» **How to complete this task**: Each line of the data below that includes the string "VLOAD" must be copied.

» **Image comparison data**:
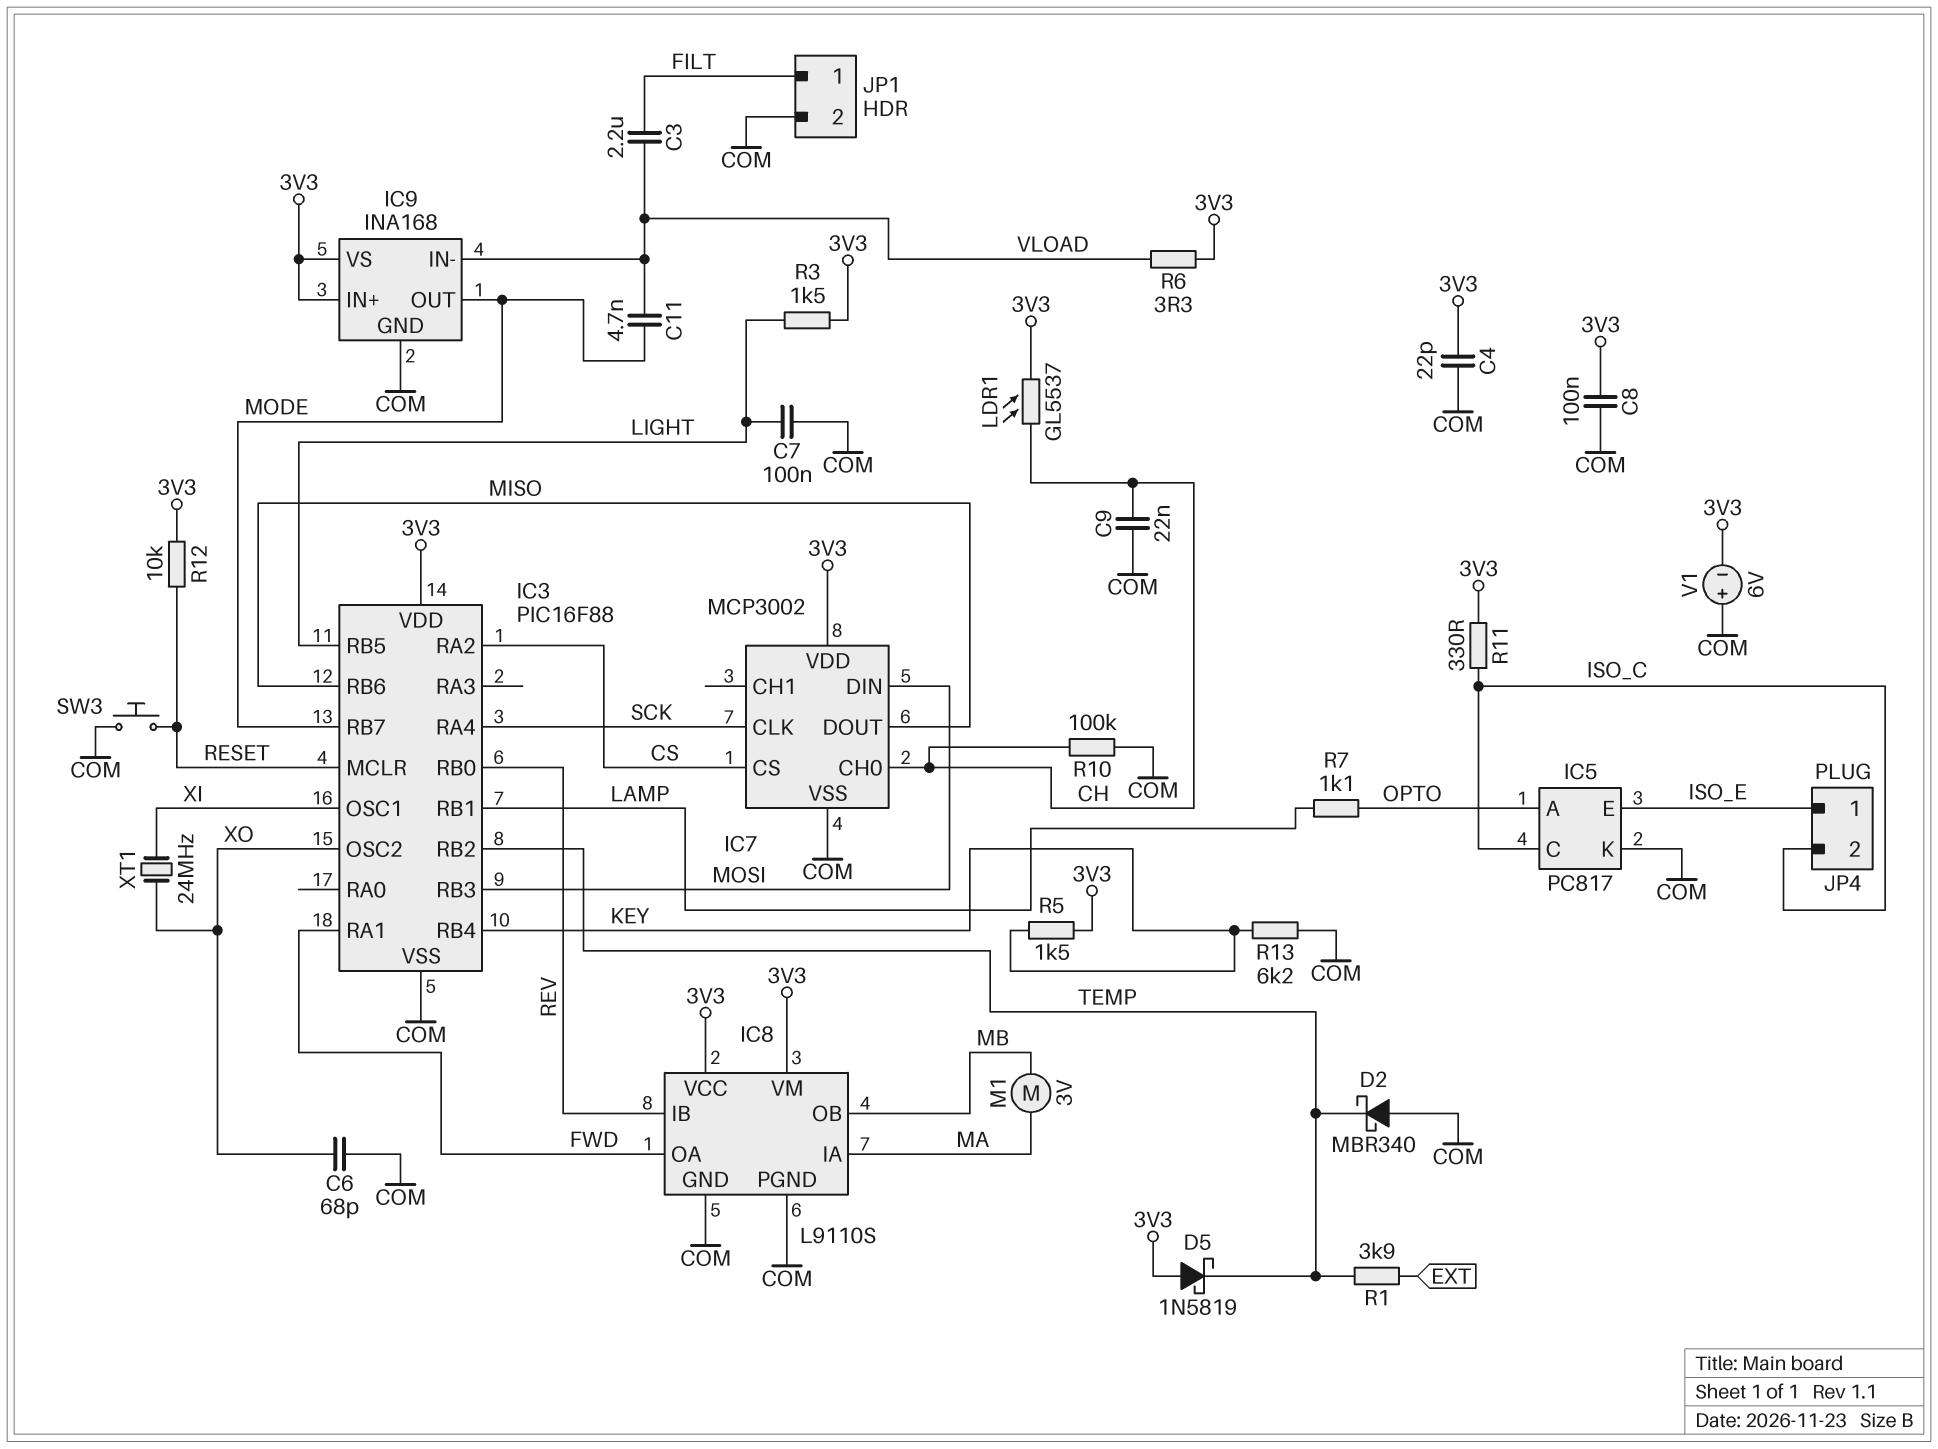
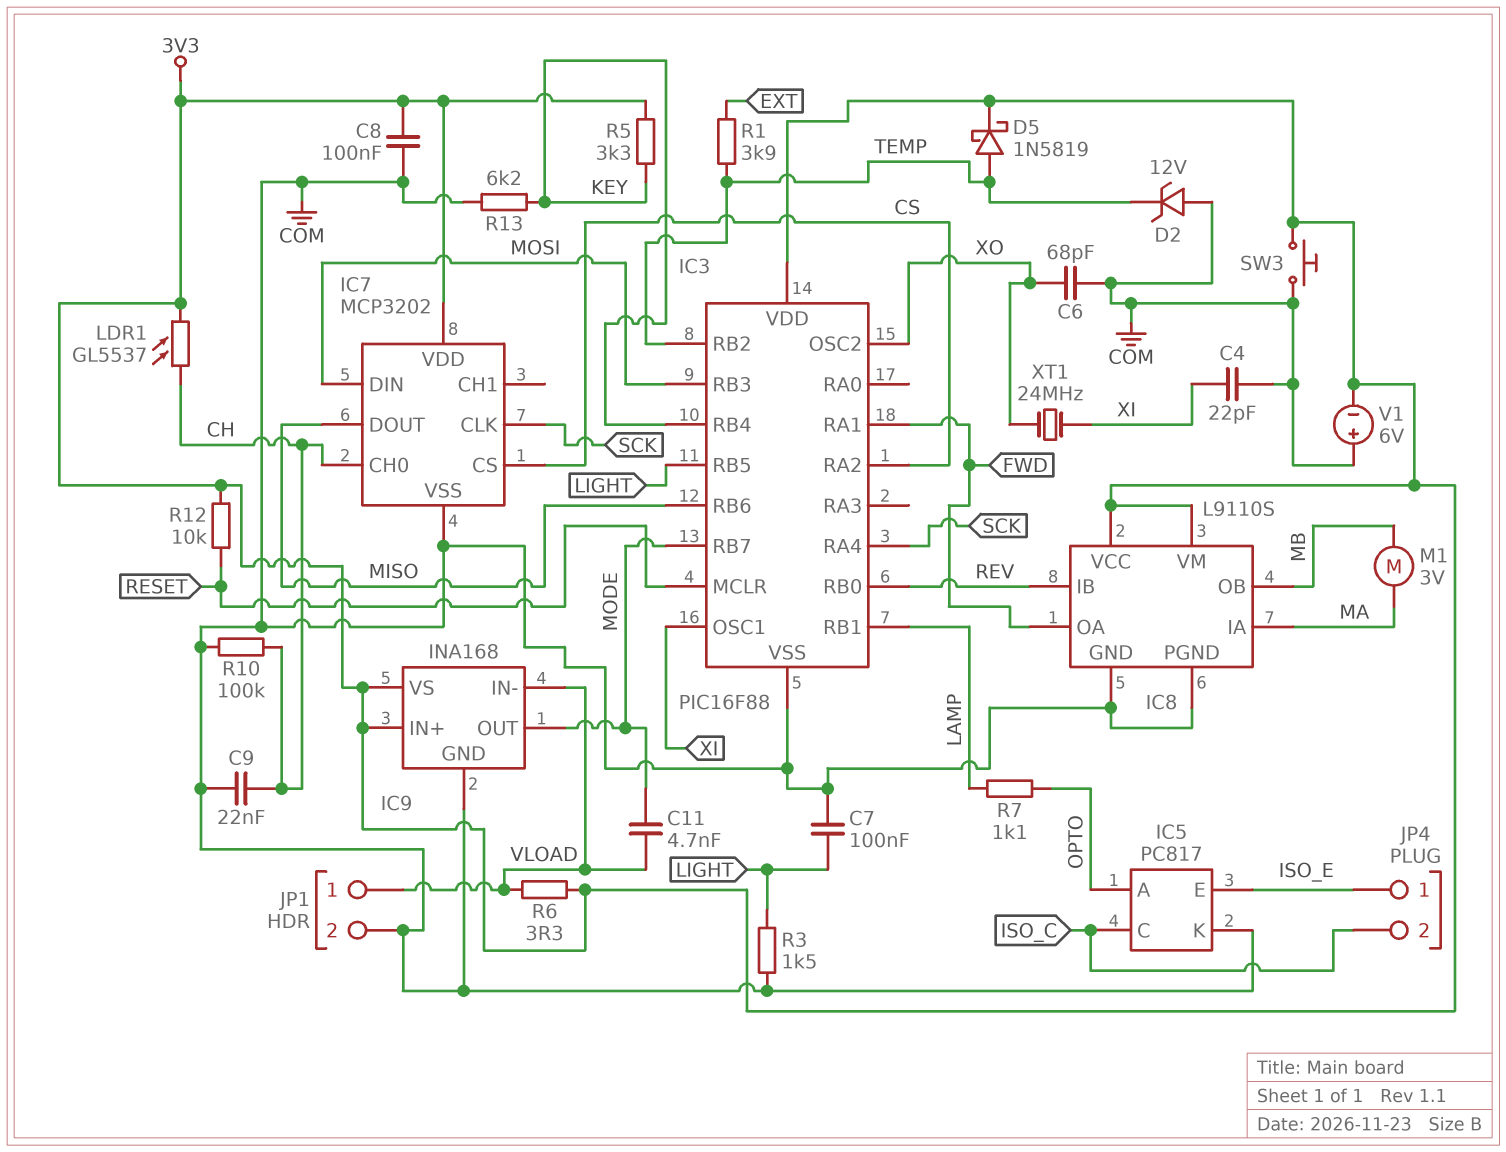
C3: 2.2uF (FILT, VLOAD) -> none
C4: 22pF (3V3, COM) -> 22pF (COM, XI)
D2: schottky MBR340 (A COM, K TEMP) -> zener 12V (A COM, K TEMP)
D5: schottky 1N5819 (A 3V3, K TEMP) -> schottky 1N5819 (A TEMP, K 3V3)
IC7: MCP3002 -> MCP3202
JP1 pin 1: FILT -> VLOAD
R3: 1.5k (3V3, LIGHT) -> 1.5k (COM, LIGHT)
R5: 1.5k (3V3, KEY) -> 3.3k (3V3, KEY)
R11: 330 (3V3, ISO_C) -> none
SW3: button (COM, RESET) -> button (3V3, COM)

» **Response to this exercise**:
C3: 2.2uF (FILT, VLOAD) -> none
JP1 pin 1: FILT -> VLOAD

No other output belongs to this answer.